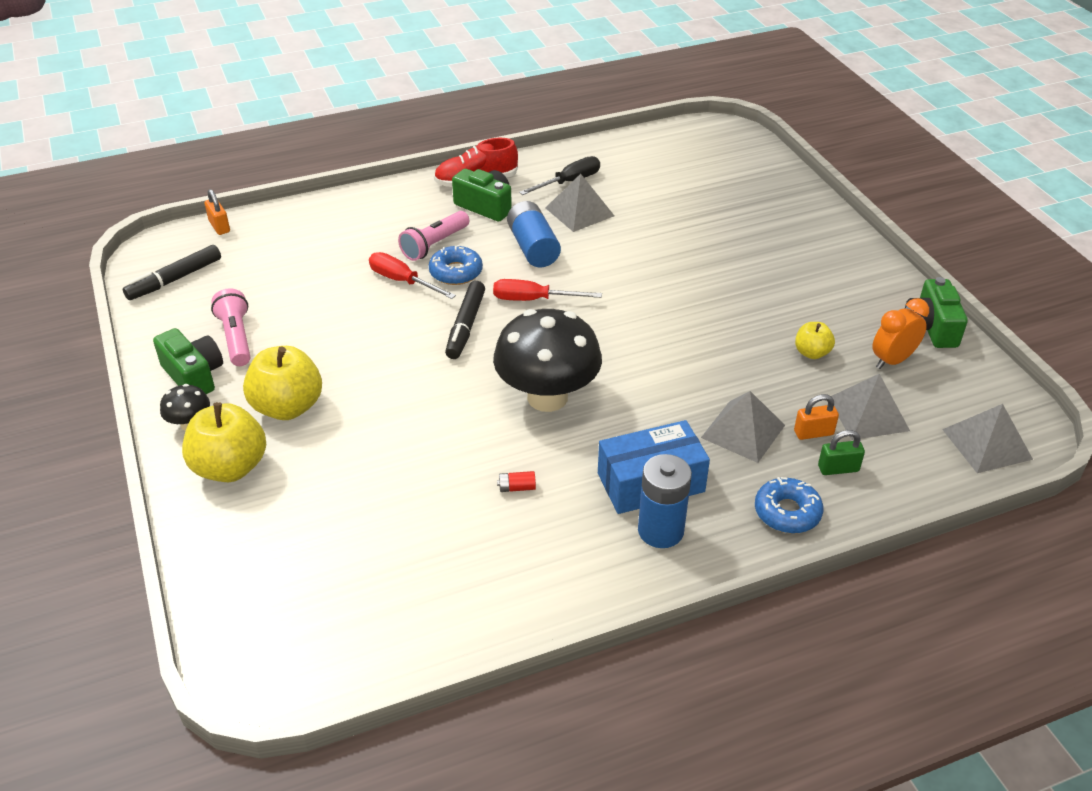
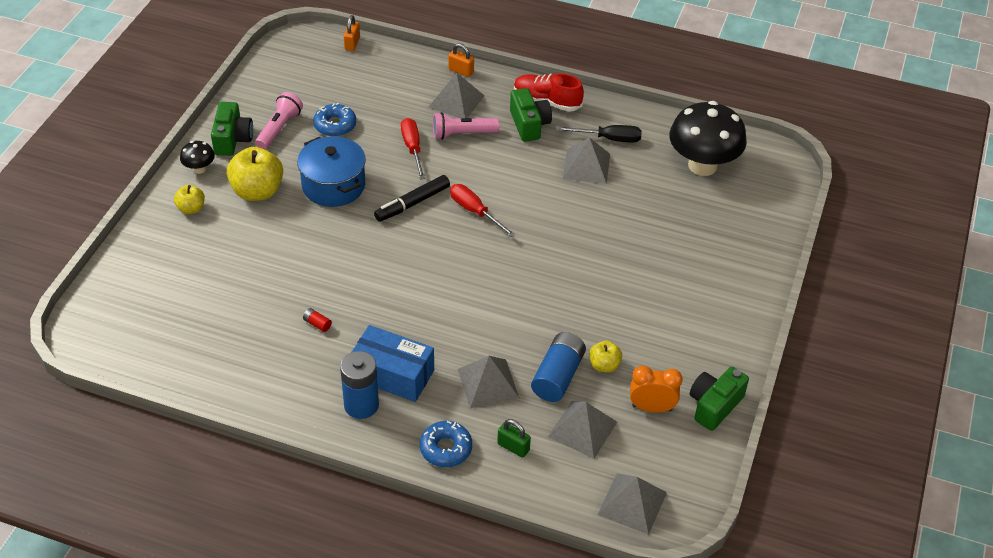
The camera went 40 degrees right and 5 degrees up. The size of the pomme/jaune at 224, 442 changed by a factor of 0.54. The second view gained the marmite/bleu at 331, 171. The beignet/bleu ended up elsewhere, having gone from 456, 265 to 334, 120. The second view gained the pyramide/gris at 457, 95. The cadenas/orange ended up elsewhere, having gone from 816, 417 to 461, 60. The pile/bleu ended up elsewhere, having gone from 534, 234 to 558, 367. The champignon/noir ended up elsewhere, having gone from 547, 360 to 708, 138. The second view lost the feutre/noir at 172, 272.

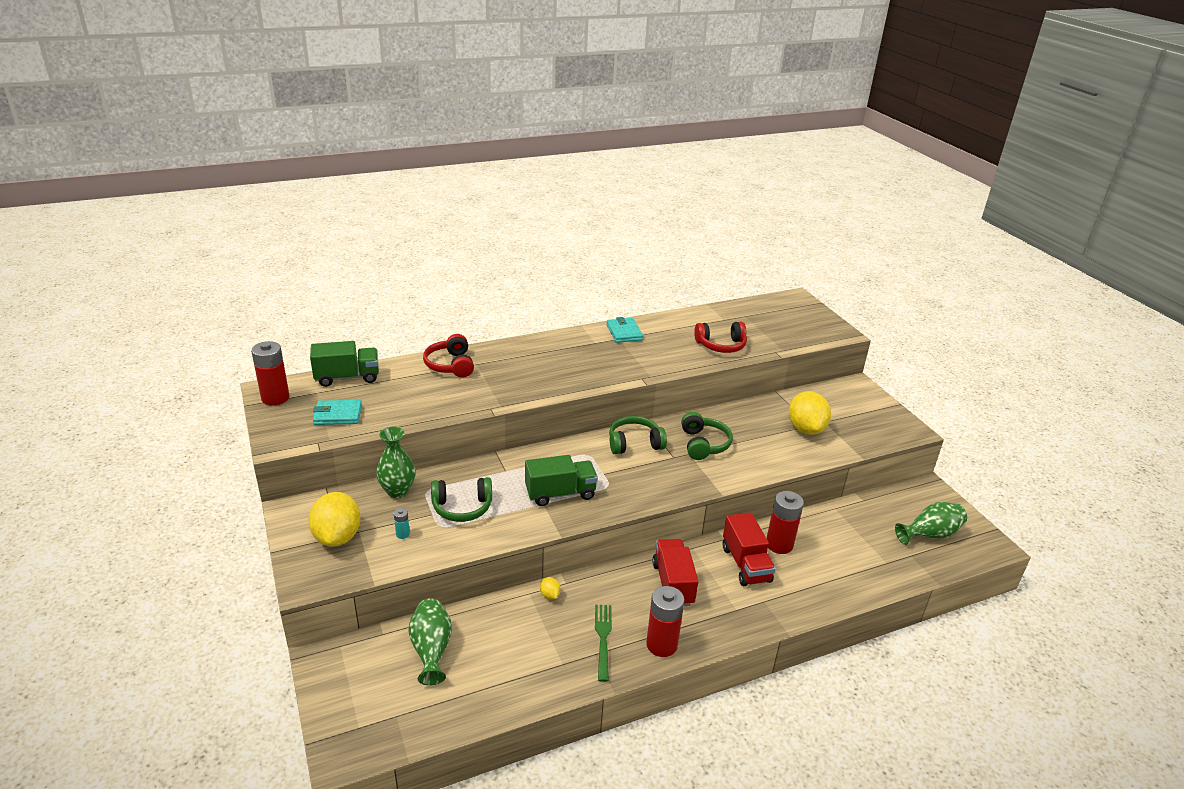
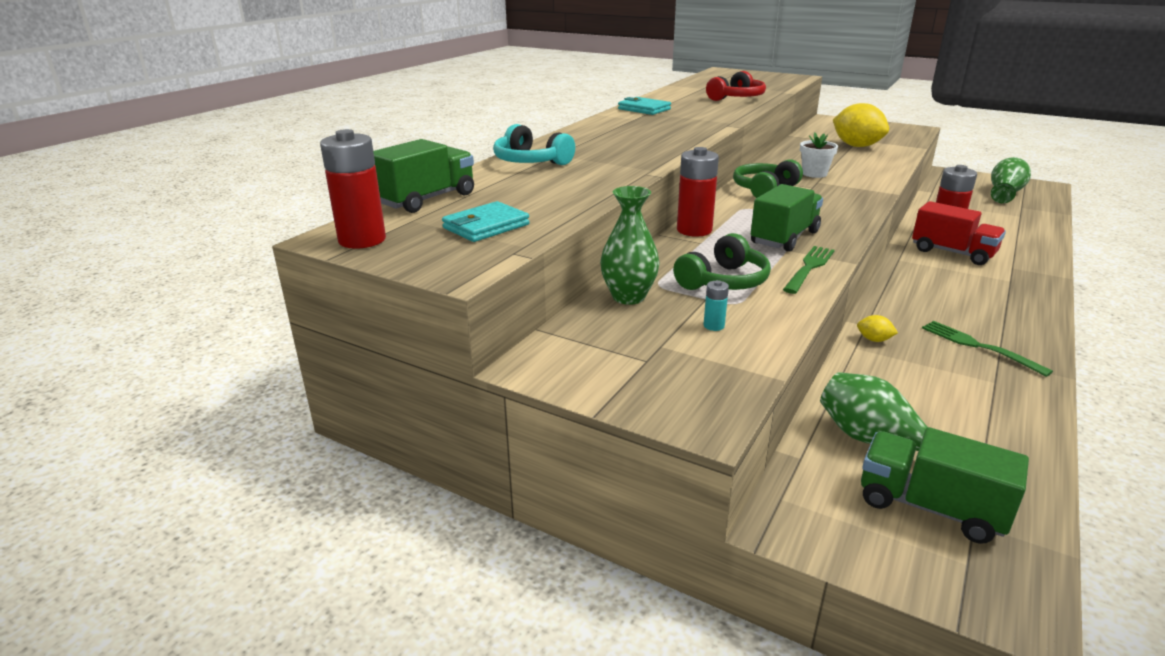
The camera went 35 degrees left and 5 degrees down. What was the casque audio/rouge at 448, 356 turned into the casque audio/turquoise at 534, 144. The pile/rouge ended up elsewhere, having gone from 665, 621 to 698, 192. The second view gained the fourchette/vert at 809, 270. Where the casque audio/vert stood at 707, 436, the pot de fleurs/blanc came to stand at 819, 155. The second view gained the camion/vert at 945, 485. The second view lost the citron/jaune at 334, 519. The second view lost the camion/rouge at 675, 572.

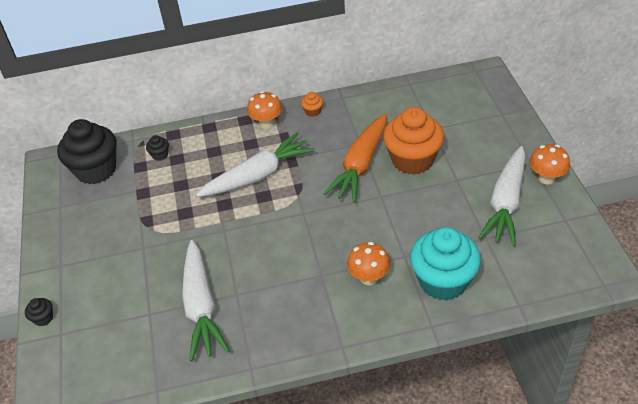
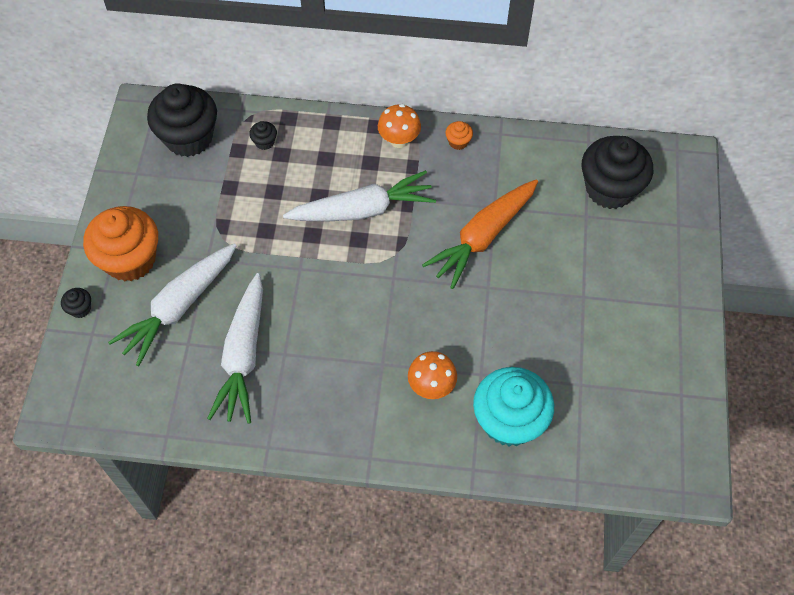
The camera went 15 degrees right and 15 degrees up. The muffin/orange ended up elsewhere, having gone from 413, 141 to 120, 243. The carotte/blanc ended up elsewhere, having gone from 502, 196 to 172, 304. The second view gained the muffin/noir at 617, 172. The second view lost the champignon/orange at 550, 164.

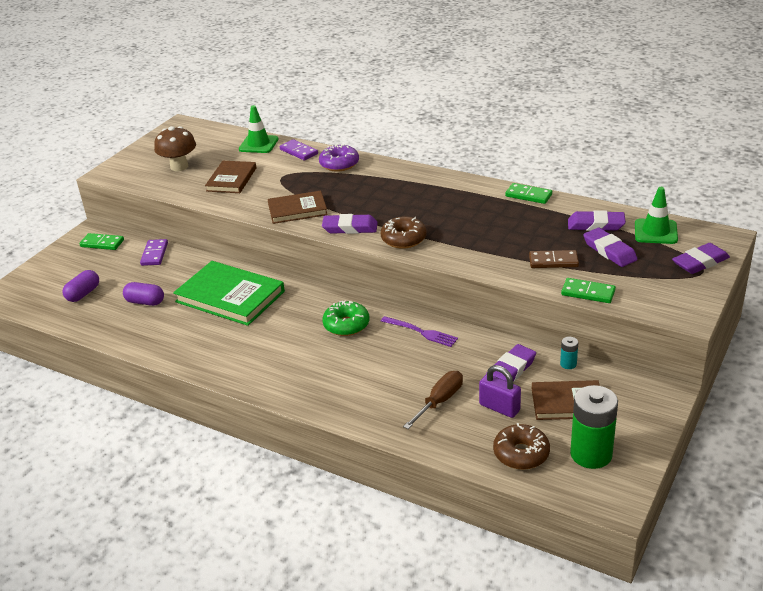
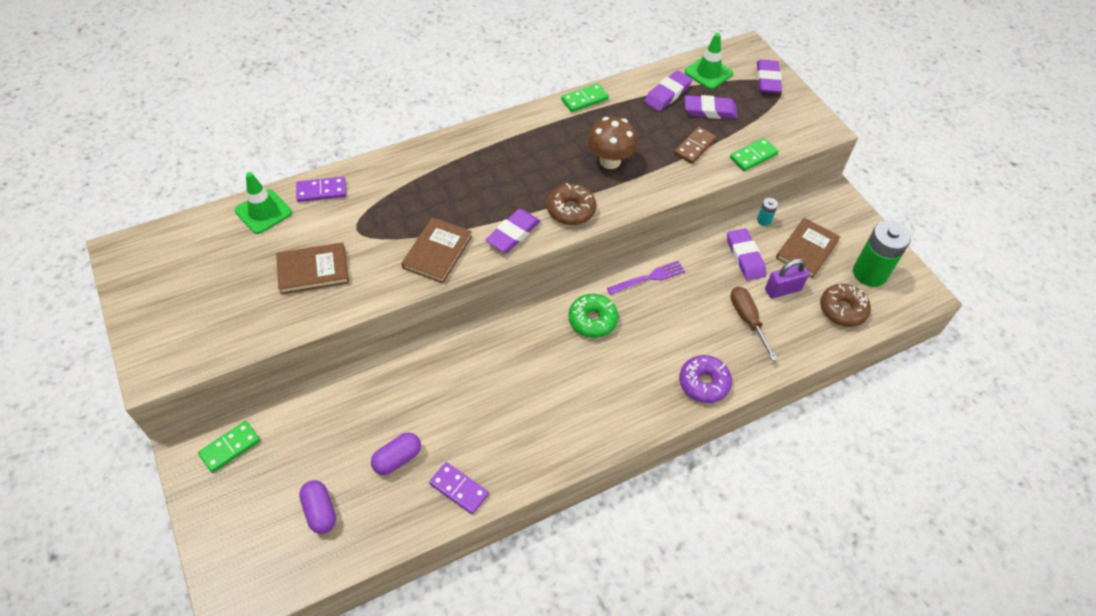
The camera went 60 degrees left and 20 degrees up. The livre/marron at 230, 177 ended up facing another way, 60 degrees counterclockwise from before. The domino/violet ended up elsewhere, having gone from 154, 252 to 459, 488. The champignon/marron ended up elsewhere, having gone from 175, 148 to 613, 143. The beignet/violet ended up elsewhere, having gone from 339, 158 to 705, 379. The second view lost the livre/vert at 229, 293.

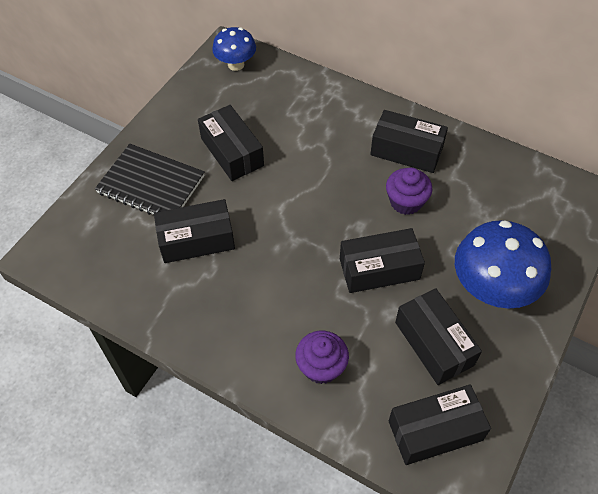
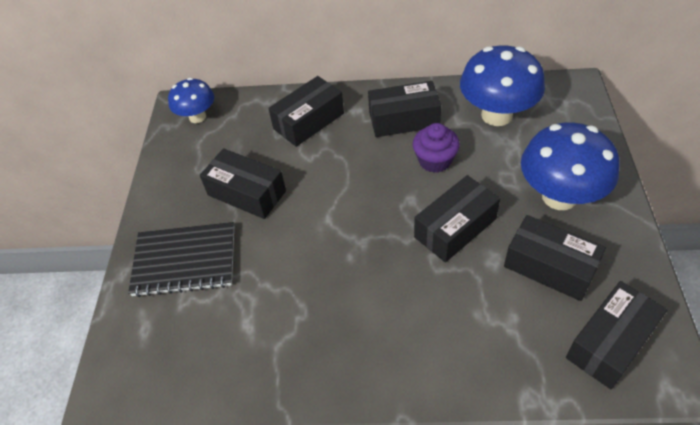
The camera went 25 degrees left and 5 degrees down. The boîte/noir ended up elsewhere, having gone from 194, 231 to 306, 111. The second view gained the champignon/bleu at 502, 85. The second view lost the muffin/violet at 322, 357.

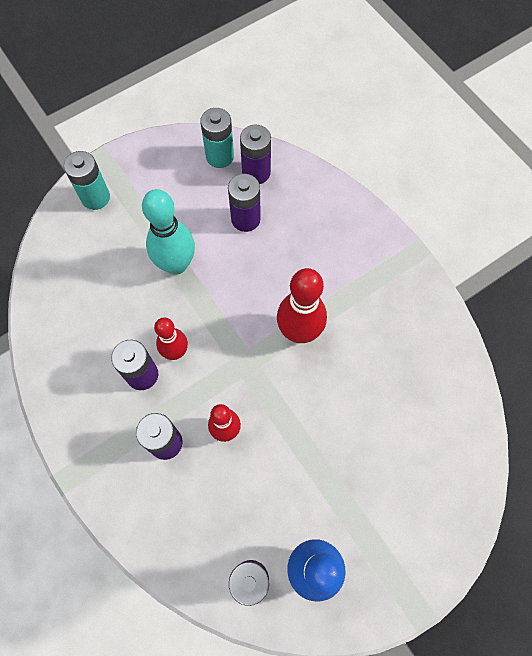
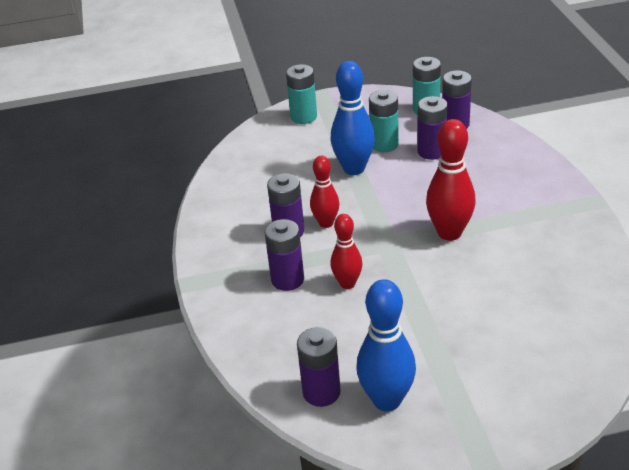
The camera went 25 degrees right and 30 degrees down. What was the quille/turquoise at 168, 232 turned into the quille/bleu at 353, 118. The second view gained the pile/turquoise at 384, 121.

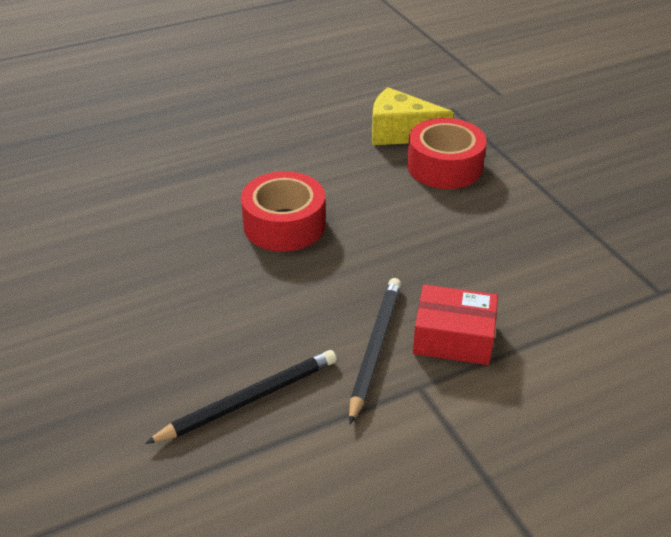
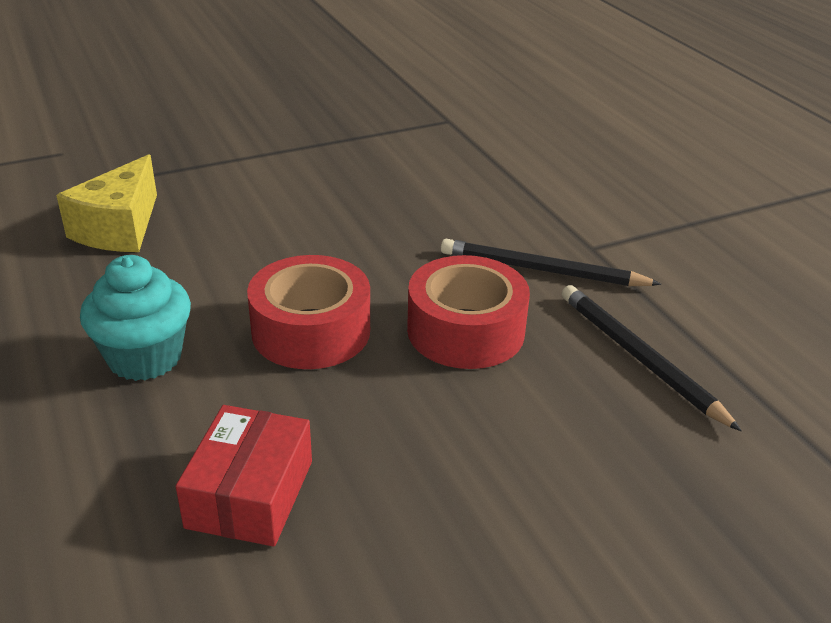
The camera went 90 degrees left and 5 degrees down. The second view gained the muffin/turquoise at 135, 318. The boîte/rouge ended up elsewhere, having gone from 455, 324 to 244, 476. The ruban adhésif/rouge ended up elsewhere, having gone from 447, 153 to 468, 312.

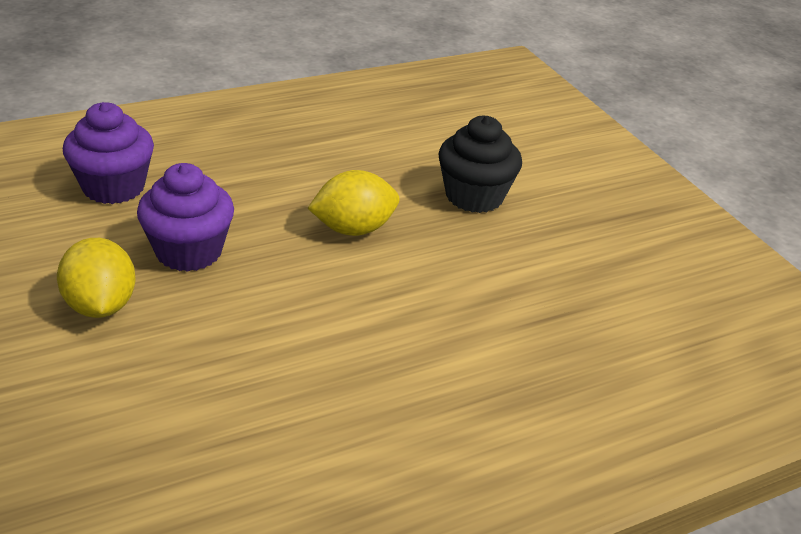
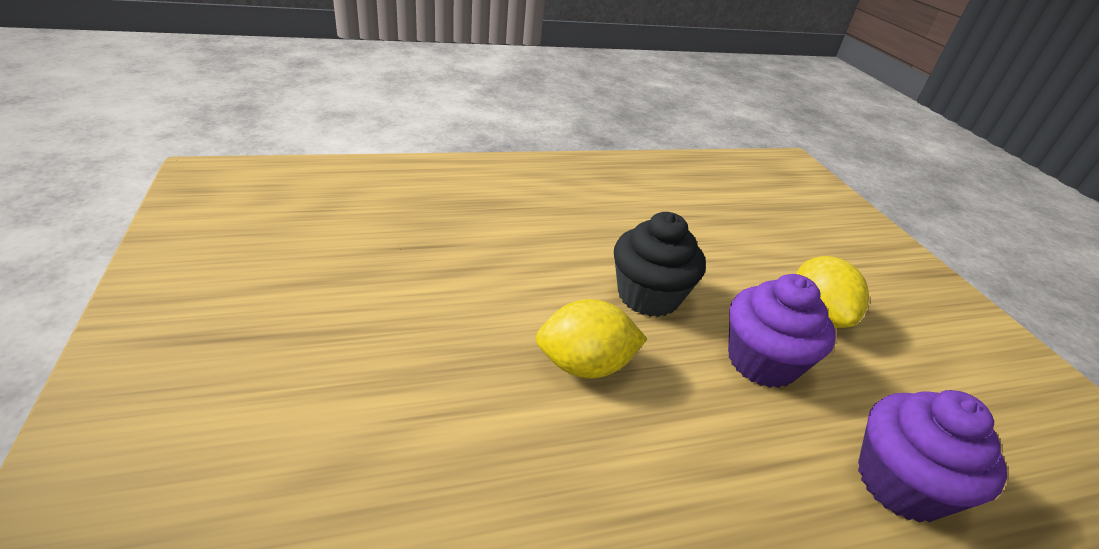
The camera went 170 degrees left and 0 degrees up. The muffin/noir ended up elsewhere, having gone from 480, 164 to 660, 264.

### [TASK TO CARRY OUT]
Could the lines above be copied out exactly, with no image carried over?

### [EXERCISE RESPONSE]
The camera went 40 degrees right and 5 degrees up. The size of the pomme/jaune at 224, 442 changed by a factor of 0.54. The second view gained the marmite/bleu at 331, 171. The beignet/bleu ended up elsewhere, having gone from 456, 265 to 334, 120. The second view gained the pyramide/gris at 457, 95. The cadenas/orange ended up elsewhere, having gone from 816, 417 to 461, 60. The pile/bleu ended up elsewhere, having gone from 534, 234 to 558, 367. The champignon/noir ended up elsewhere, having gone from 547, 360 to 708, 138. The second view lost the feutre/noir at 172, 272.

The camera went 35 degrees left and 5 degrees down. What was the casque audio/rouge at 448, 356 turned into the casque audio/turquoise at 534, 144. The pile/rouge ended up elsewhere, having gone from 665, 621 to 698, 192. The second view gained the fourchette/vert at 809, 270. Where the casque audio/vert stood at 707, 436, the pot de fleurs/blanc came to stand at 819, 155. The second view gained the camion/vert at 945, 485. The second view lost the citron/jaune at 334, 519. The second view lost the camion/rouge at 675, 572.

The camera went 15 degrees right and 15 degrees up. The muffin/orange ended up elsewhere, having gone from 413, 141 to 120, 243. The carotte/blanc ended up elsewhere, having gone from 502, 196 to 172, 304. The second view gained the muffin/noir at 617, 172. The second view lost the champignon/orange at 550, 164.

The camera went 60 degrees left and 20 degrees up. The livre/marron at 230, 177 ended up facing another way, 60 degrees counterclockwise from before. The domino/violet ended up elsewhere, having gone from 154, 252 to 459, 488. The champignon/marron ended up elsewhere, having gone from 175, 148 to 613, 143. The beignet/violet ended up elsewhere, having gone from 339, 158 to 705, 379. The second view lost the livre/vert at 229, 293.

The camera went 25 degrees left and 5 degrees down. The boîte/noir ended up elsewhere, having gone from 194, 231 to 306, 111. The second view gained the champignon/bleu at 502, 85. The second view lost the muffin/violet at 322, 357.

The camera went 25 degrees right and 30 degrees down. What was the quille/turquoise at 168, 232 turned into the quille/bleu at 353, 118. The second view gained the pile/turquoise at 384, 121.

The camera went 90 degrees left and 5 degrees down. The second view gained the muffin/turquoise at 135, 318. The boîte/rouge ended up elsewhere, having gone from 455, 324 to 244, 476. The ruban adhésif/rouge ended up elsewhere, having gone from 447, 153 to 468, 312.

The camera went 170 degrees left and 0 degrees up. The muffin/noir ended up elsewhere, having gone from 480, 164 to 660, 264.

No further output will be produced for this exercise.